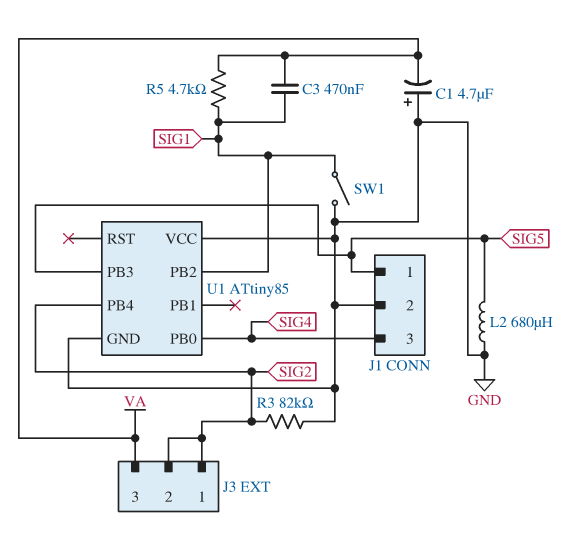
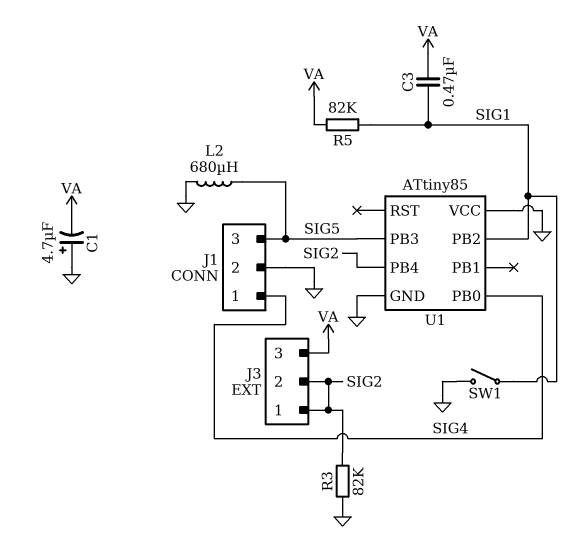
J1 pin 1: SIG5 -> SIG4
J1 pin 3: SIG4 -> SIG5
R5: 4.7k (SIG1, VA) -> 82k (SIG1, VA)

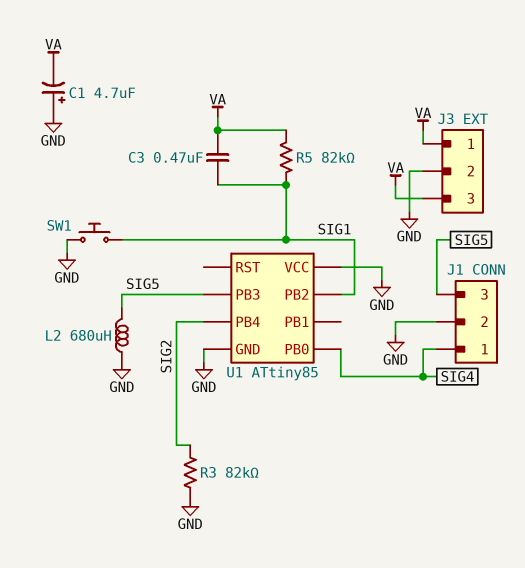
J3 pin 1: SIG2 -> VA
J3 pin 2: SIG2 -> GND
SW1: switch (GND, SIG1) -> button (GND, SIG1)

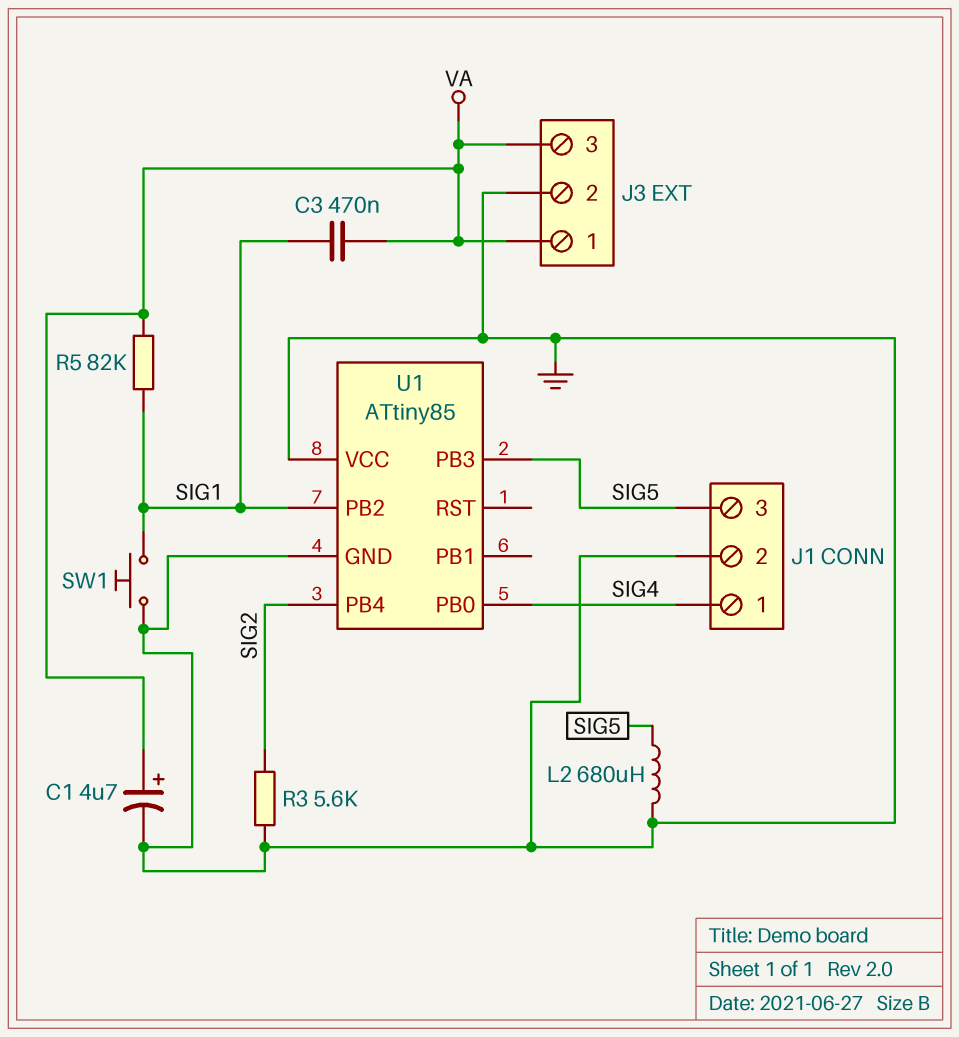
C1: 4.7uF (plus GND, minus VA) -> 4.7uF (plus VA, minus GND)
R3: 82k (GND, SIG2) -> 5.6k (GND, SIG2)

# # # # # # #

◆ **Task objective**:
Output the listing above exactly, but leave its pictures behind.

◆ **Problem solution**:
J1 pin 1: SIG5 -> SIG4
J1 pin 3: SIG4 -> SIG5
R5: 4.7k (SIG1, VA) -> 82k (SIG1, VA)

J3 pin 1: SIG2 -> VA
J3 pin 2: SIG2 -> GND
SW1: switch (GND, SIG1) -> button (GND, SIG1)

C1: 4.7uF (plus GND, minus VA) -> 4.7uF (plus VA, minus GND)
R3: 82k (GND, SIG2) -> 5.6k (GND, SIG2)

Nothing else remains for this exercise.